Supplied records:
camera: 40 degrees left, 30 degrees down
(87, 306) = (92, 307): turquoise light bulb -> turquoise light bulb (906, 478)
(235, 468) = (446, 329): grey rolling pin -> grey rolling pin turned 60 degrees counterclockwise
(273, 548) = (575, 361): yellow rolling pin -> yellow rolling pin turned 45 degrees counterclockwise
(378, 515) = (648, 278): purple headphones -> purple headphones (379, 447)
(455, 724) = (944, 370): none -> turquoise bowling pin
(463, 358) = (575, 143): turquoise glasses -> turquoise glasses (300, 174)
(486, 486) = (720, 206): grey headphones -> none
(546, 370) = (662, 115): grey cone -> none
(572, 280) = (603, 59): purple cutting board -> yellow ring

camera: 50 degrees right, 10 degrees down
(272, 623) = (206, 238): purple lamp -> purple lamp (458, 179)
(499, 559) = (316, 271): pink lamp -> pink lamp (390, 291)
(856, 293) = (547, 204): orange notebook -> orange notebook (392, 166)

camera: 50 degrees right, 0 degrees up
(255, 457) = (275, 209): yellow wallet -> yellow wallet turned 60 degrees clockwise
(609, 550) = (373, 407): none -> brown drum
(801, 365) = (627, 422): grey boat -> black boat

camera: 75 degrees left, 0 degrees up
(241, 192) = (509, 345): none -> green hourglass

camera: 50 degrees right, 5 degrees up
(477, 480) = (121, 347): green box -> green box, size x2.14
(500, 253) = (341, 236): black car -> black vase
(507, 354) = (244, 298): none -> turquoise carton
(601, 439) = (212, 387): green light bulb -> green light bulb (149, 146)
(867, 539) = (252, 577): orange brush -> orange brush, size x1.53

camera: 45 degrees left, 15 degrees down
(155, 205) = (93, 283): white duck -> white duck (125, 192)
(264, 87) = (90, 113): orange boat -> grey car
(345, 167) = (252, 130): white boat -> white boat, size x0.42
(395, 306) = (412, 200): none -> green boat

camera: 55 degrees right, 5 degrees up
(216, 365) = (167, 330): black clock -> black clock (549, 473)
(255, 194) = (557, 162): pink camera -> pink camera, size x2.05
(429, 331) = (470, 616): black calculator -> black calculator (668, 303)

Task instructions:
Every line holding the word "turned" should be copied out of the records above.

Result:
(235, 468) = (446, 329): grey rolling pin -> grey rolling pin turned 60 degrees counterclockwise
(273, 548) = (575, 361): yellow rolling pin -> yellow rolling pin turned 45 degrees counterclockwise
(255, 457) = (275, 209): yellow wallet -> yellow wallet turned 60 degrees clockwise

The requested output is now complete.